**** Data extract

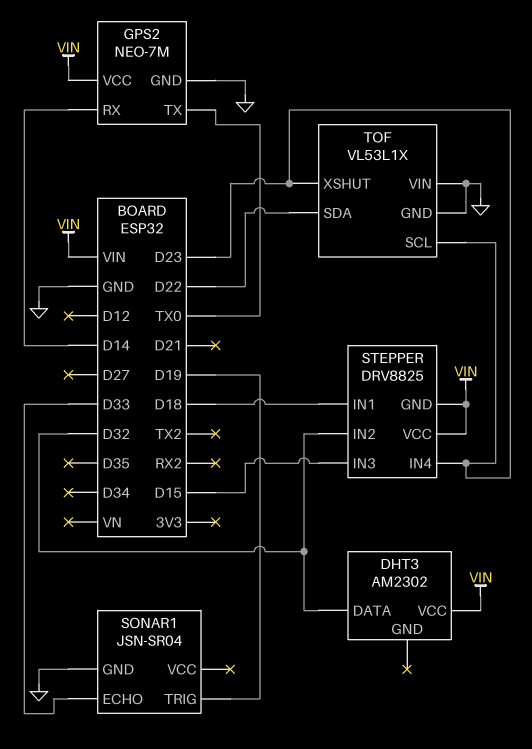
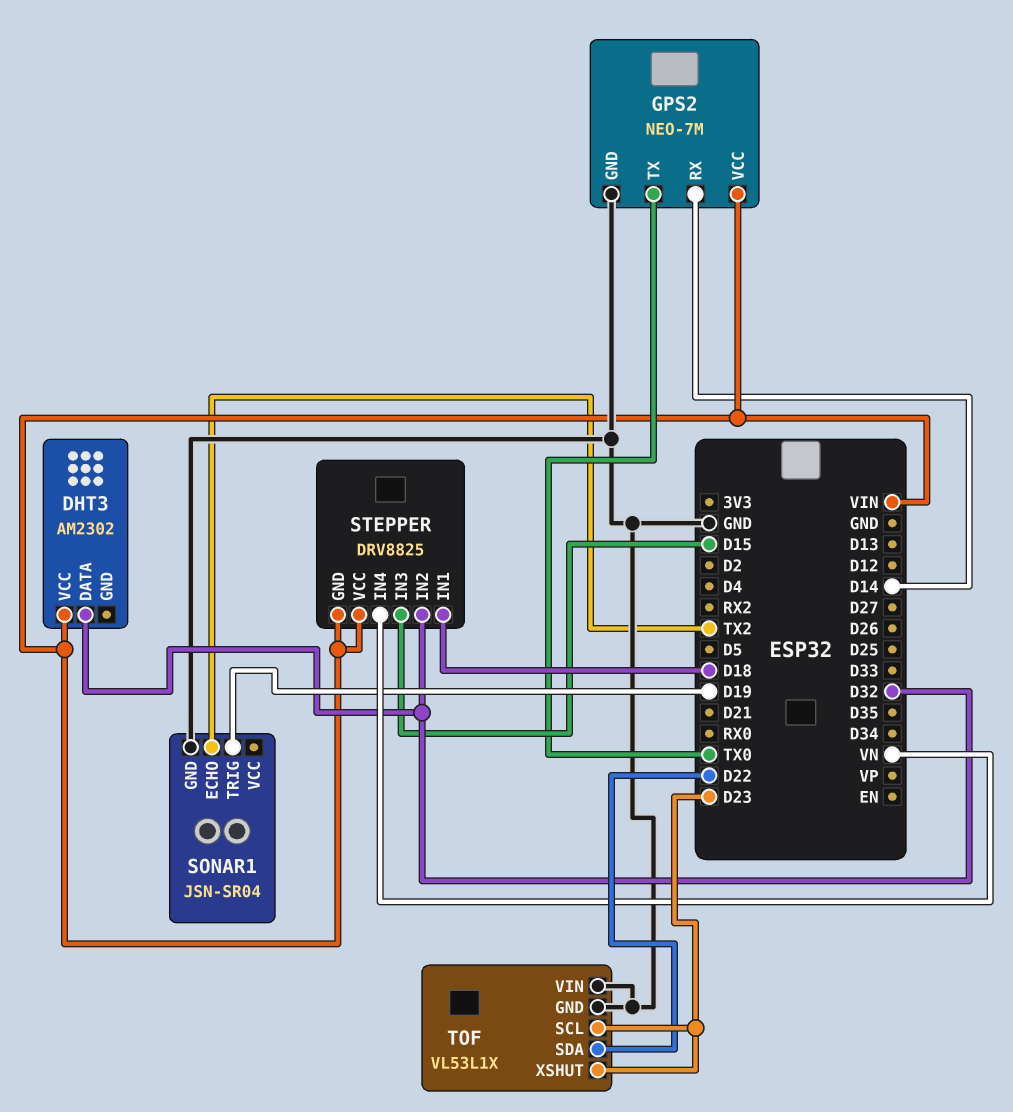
SONAR1 pin ECHO: D33 -> TX2
STEPPER pin IN4: D23 -> VN

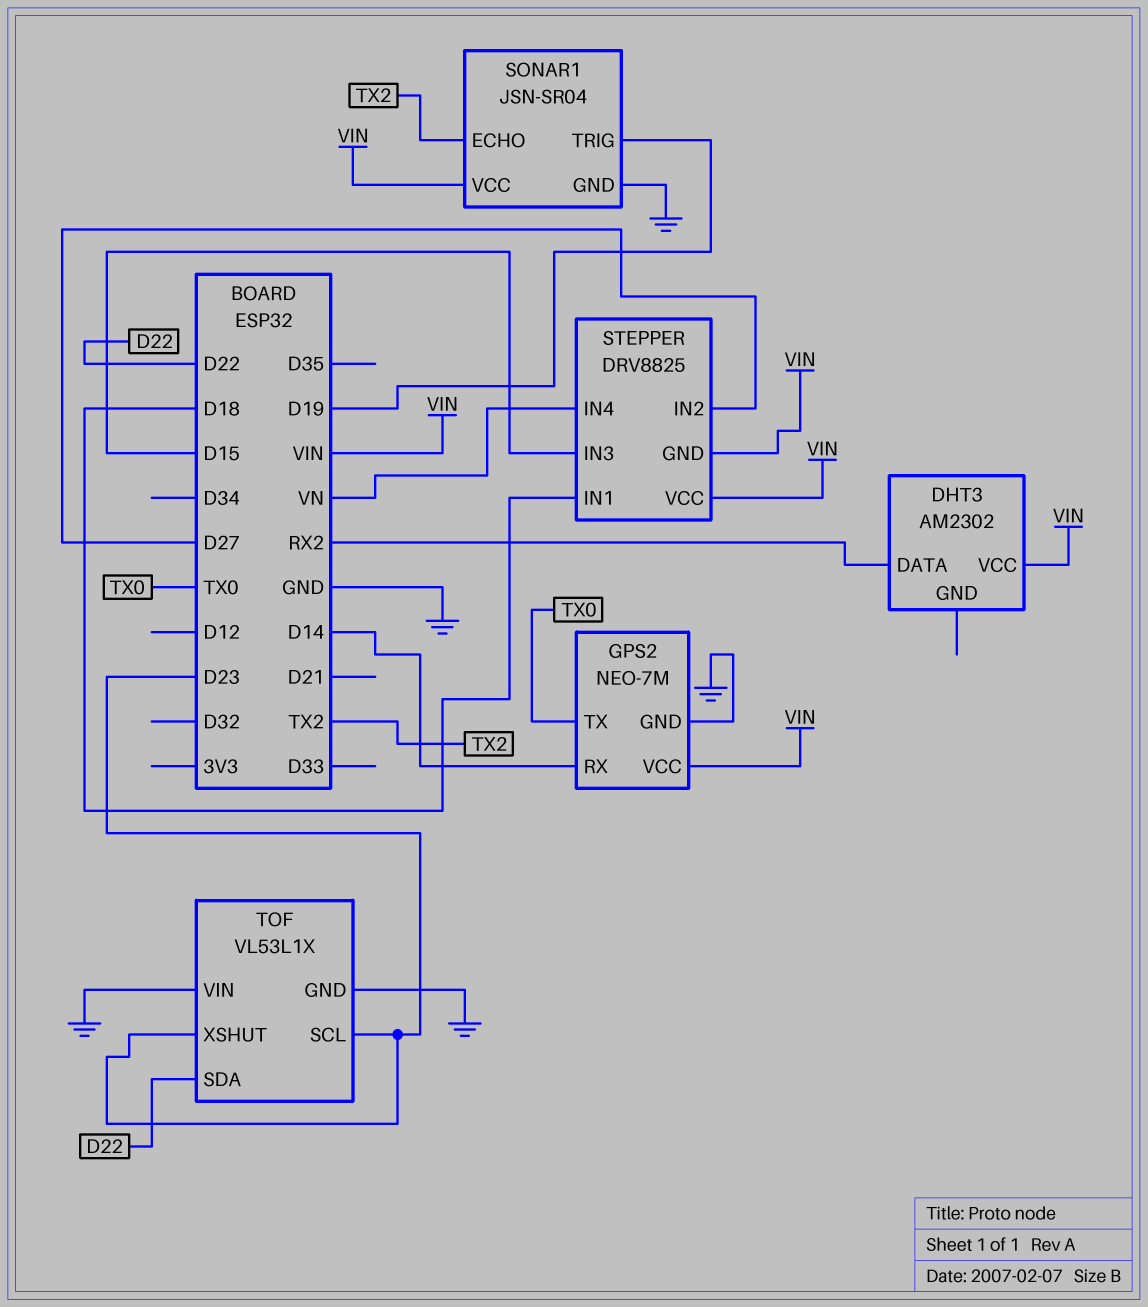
DHT3 pin DATA: D32 -> RX2
SONAR1 pin VCC: none -> VIN
STEPPER pin IN2: D32 -> D27

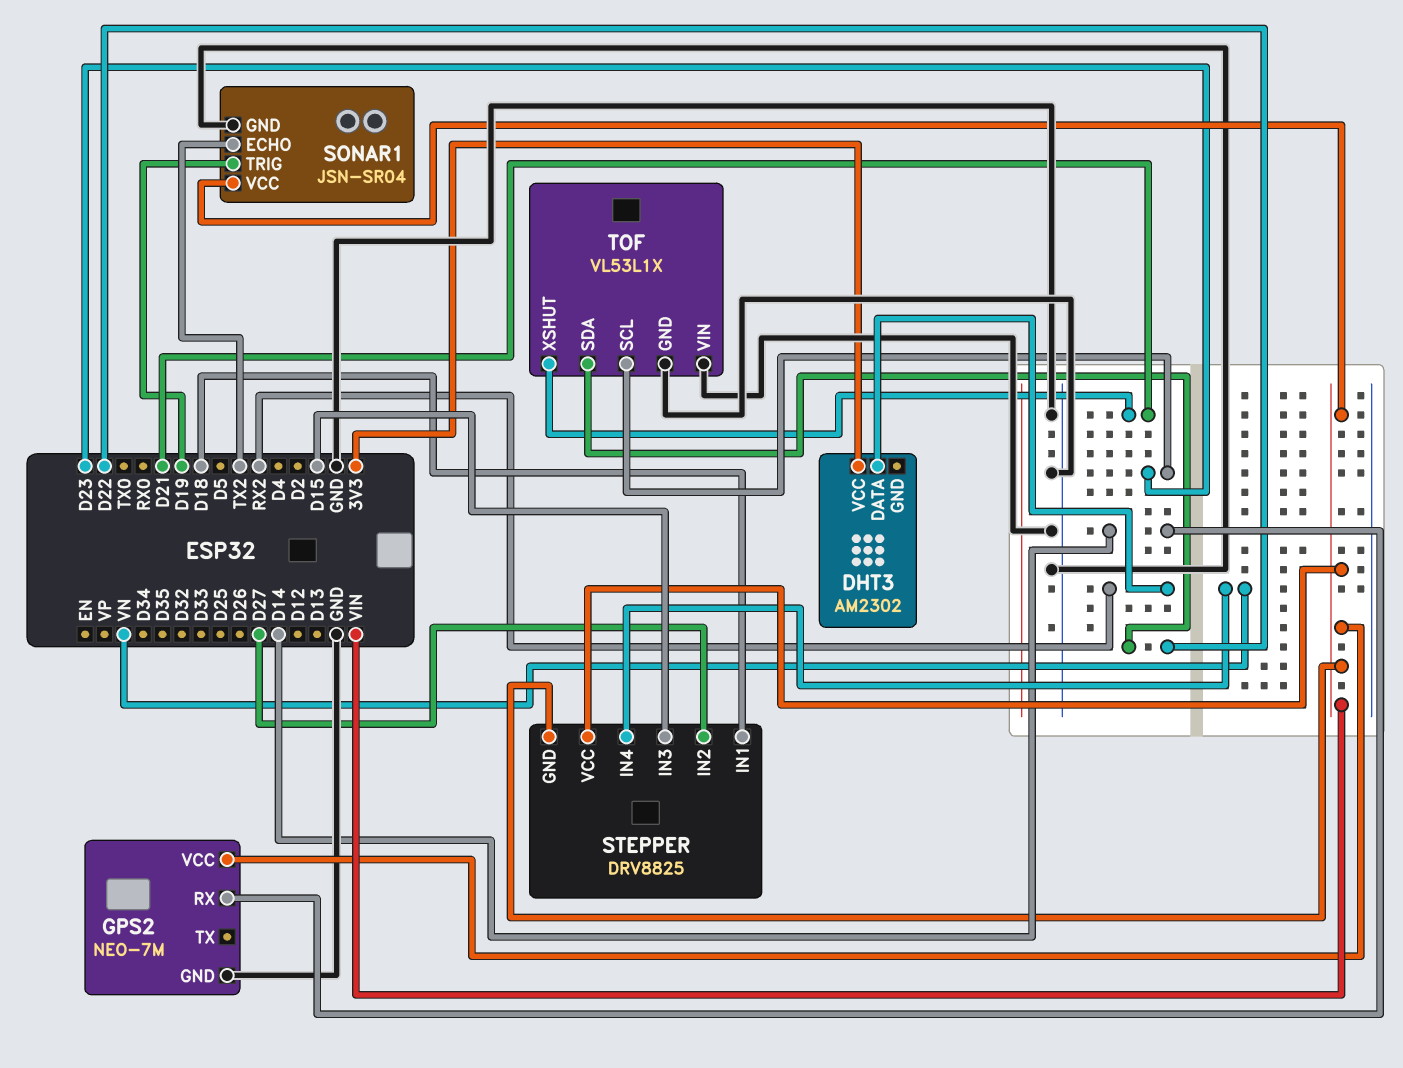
DHT3 pin VCC: VIN -> 3V3
GPS2 pin TX: TX0 -> none
TOF pin XSHUT: D23 -> D21

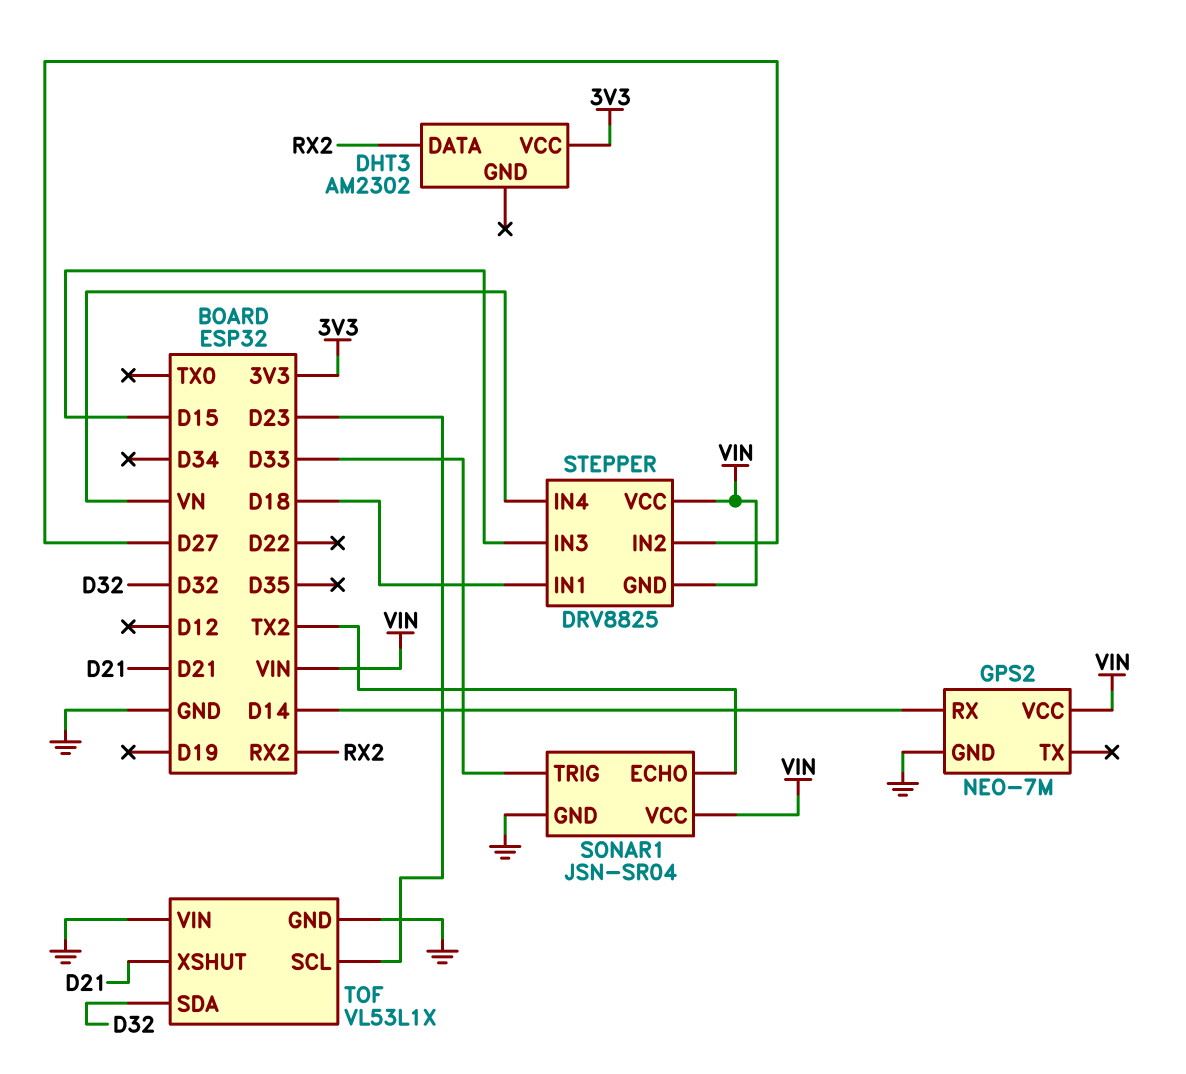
SONAR1 pin TRIG: D19 -> D33
TOF pin SDA: D22 -> D32

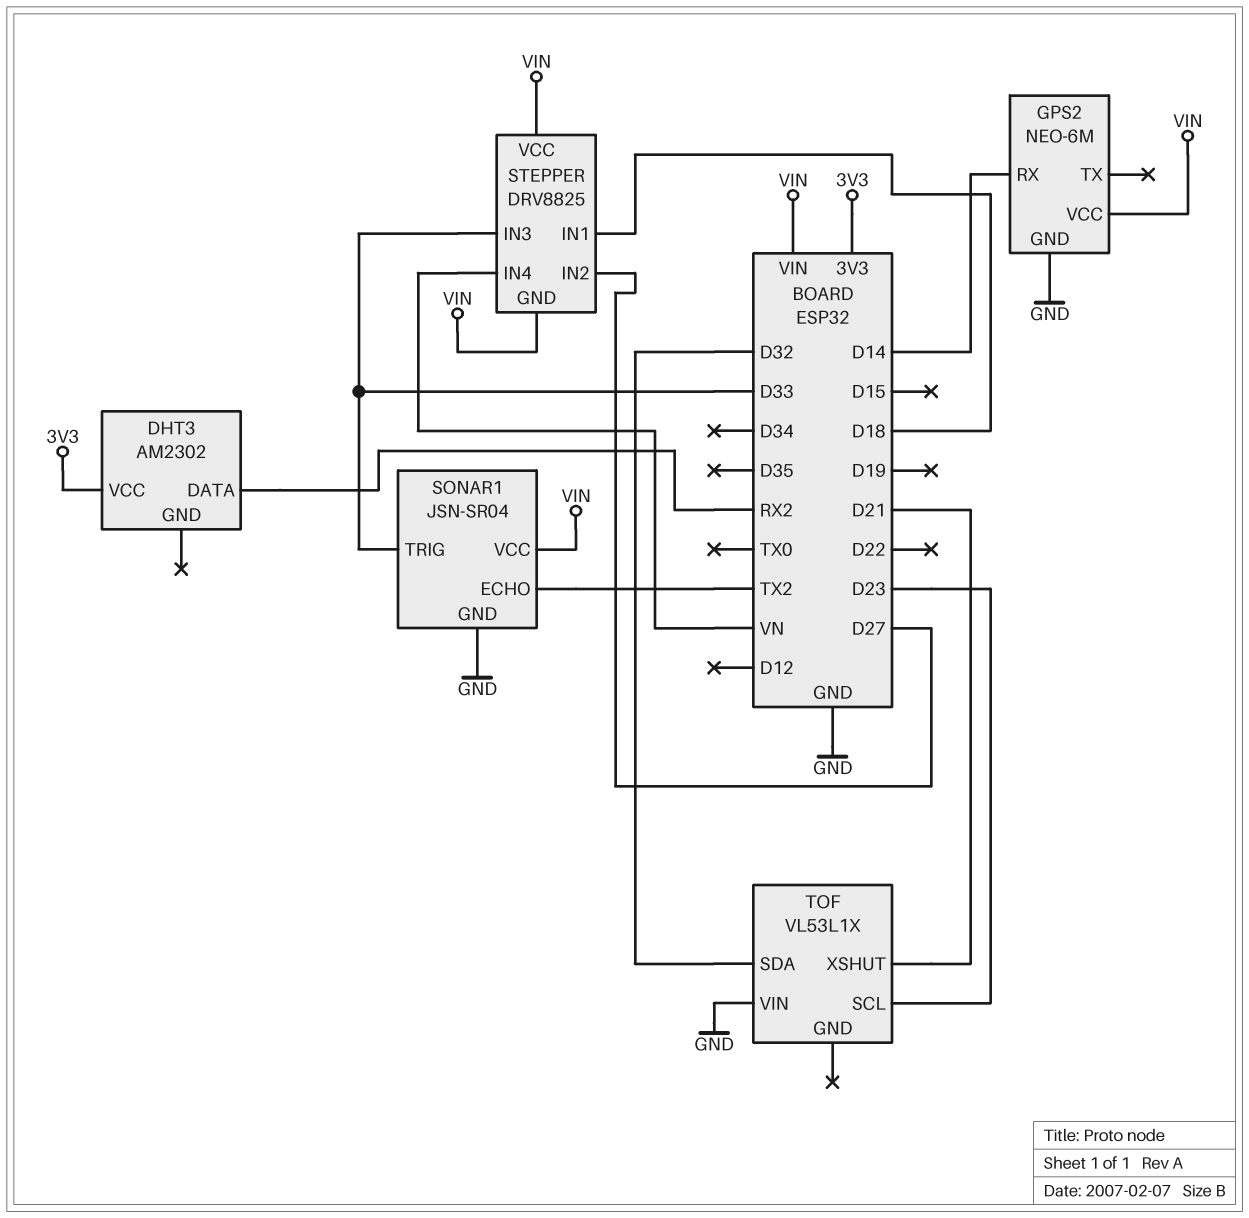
GPS2: NEO-7M -> NEO-6M
STEPPER pin IN3: D15 -> D33
TOF pin GND: GND -> none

********

Directions for this task: Give again, word for word, the lines from the one containing "TOF pin XSHUT: D23 -> D21" through the last line of the entries, with pictures omitted and nothing added.

Task solution:
TOF pin XSHUT: D23 -> D21

SONAR1 pin TRIG: D19 -> D33
TOF pin SDA: D22 -> D32

GPS2: NEO-7M -> NEO-6M
STEPPER pin IN3: D15 -> D33
TOF pin GND: GND -> none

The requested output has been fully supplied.